►

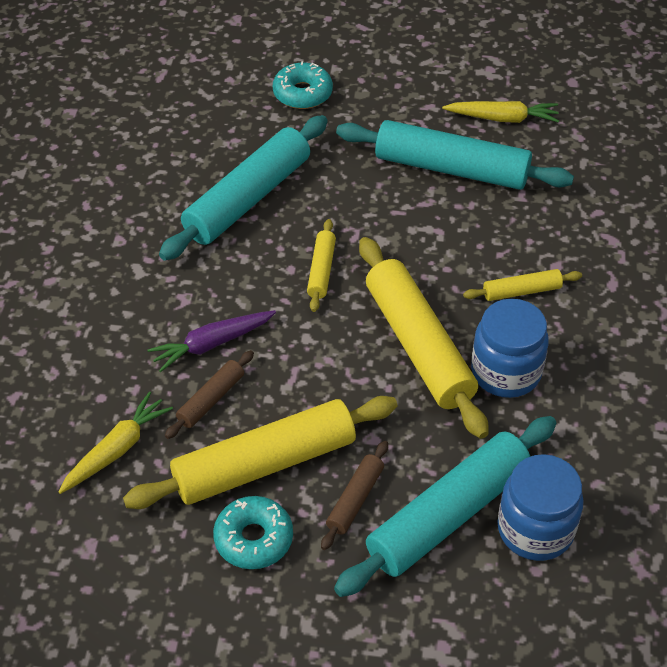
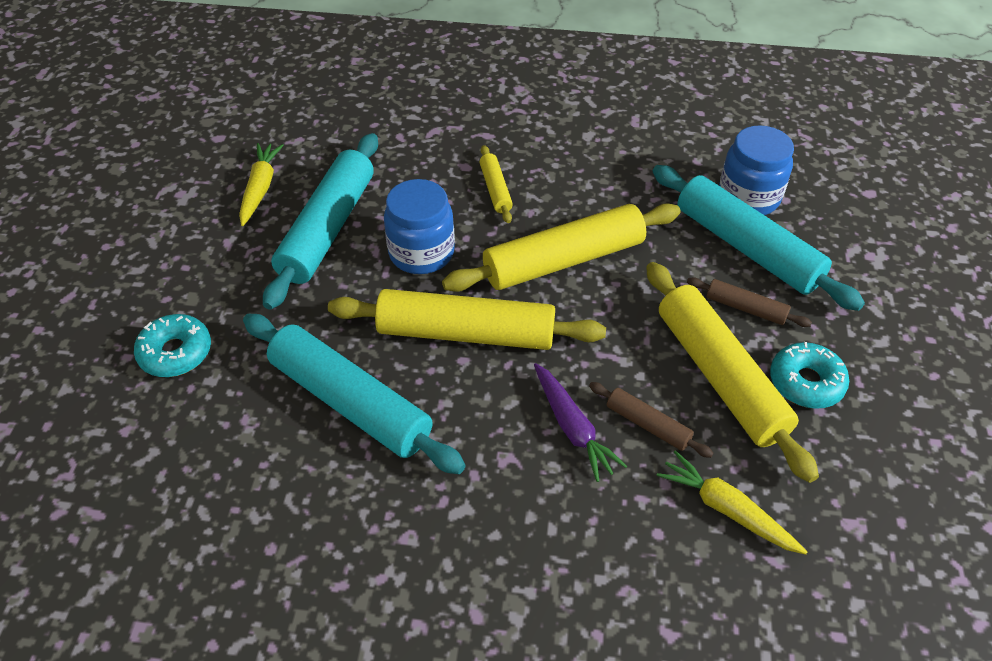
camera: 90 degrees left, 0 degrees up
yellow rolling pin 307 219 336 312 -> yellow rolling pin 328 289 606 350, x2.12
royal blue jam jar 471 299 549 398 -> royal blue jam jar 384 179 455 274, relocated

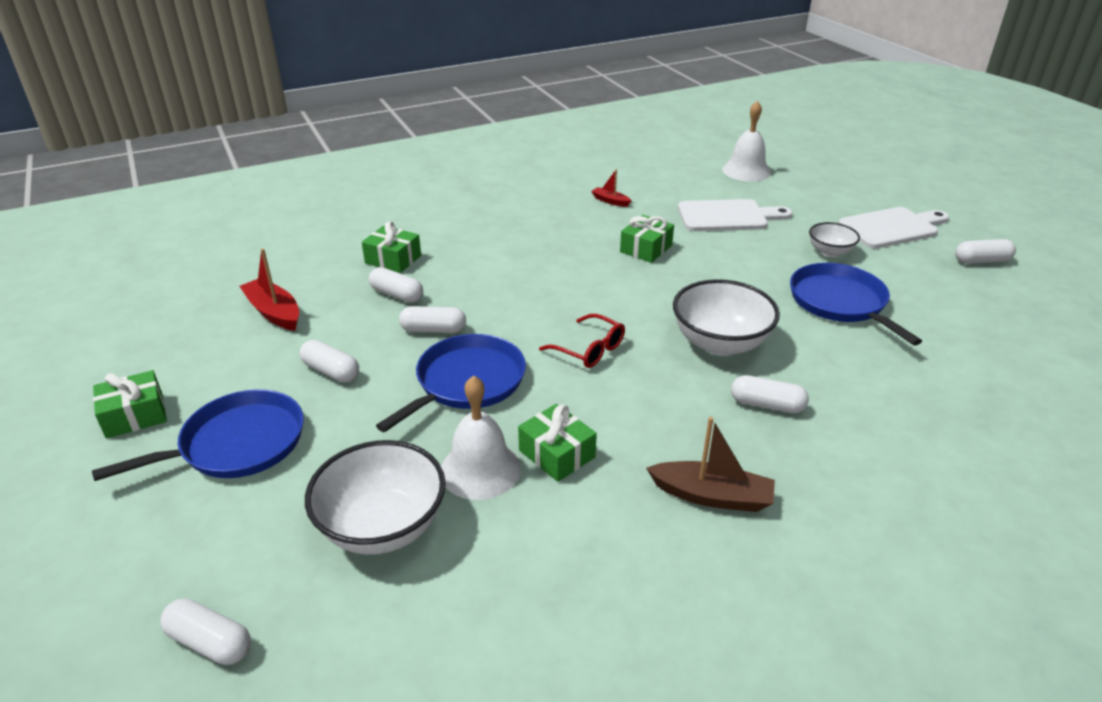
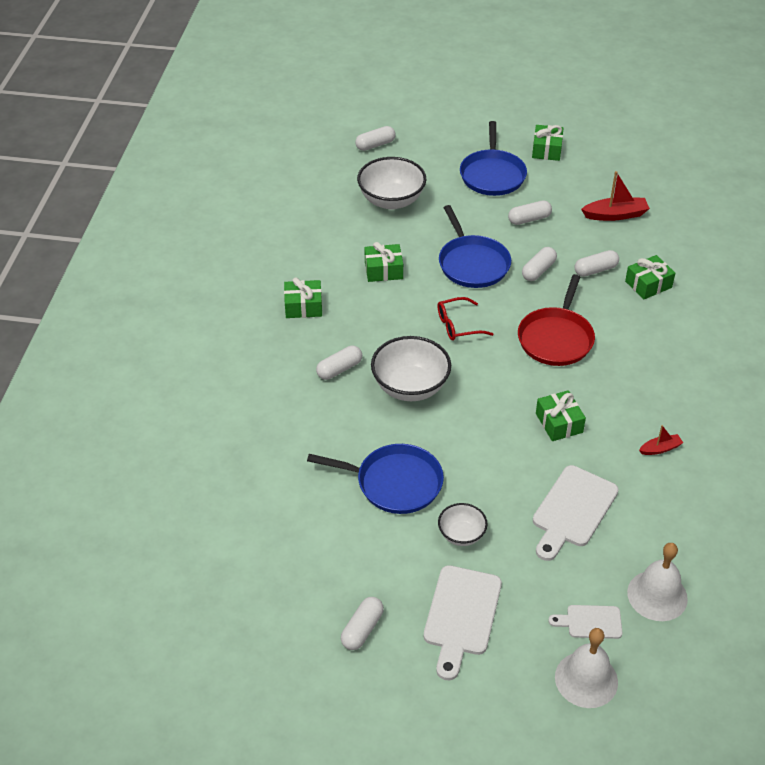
camera: 125 degrees right, 10 degrees up
brown sailboat 646 417 775 512 -> leaf-green present 284 277 322 318
none -> crimson skillet 518 274 595 366
none -> snow-white chopping board 548 605 622 639
snow-white school bell 441 375 521 500 -> snow-white school bell 555 628 618 708, relocated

◄

AIM OF THE EXERCISE = The reply should consist only of the lines running from the one with "royal blue jam jar 471" through the end of the material, both included, copied exactly; please omit pictures.

RESULT FOR THIS EXERCISE =
royal blue jam jar 471 299 549 398 -> royal blue jam jar 384 179 455 274, relocated

camera: 125 degrees right, 10 degrees up
brown sailboat 646 417 775 512 -> leaf-green present 284 277 322 318
none -> crimson skillet 518 274 595 366
none -> snow-white chopping board 548 605 622 639
snow-white school bell 441 375 521 500 -> snow-white school bell 555 628 618 708, relocated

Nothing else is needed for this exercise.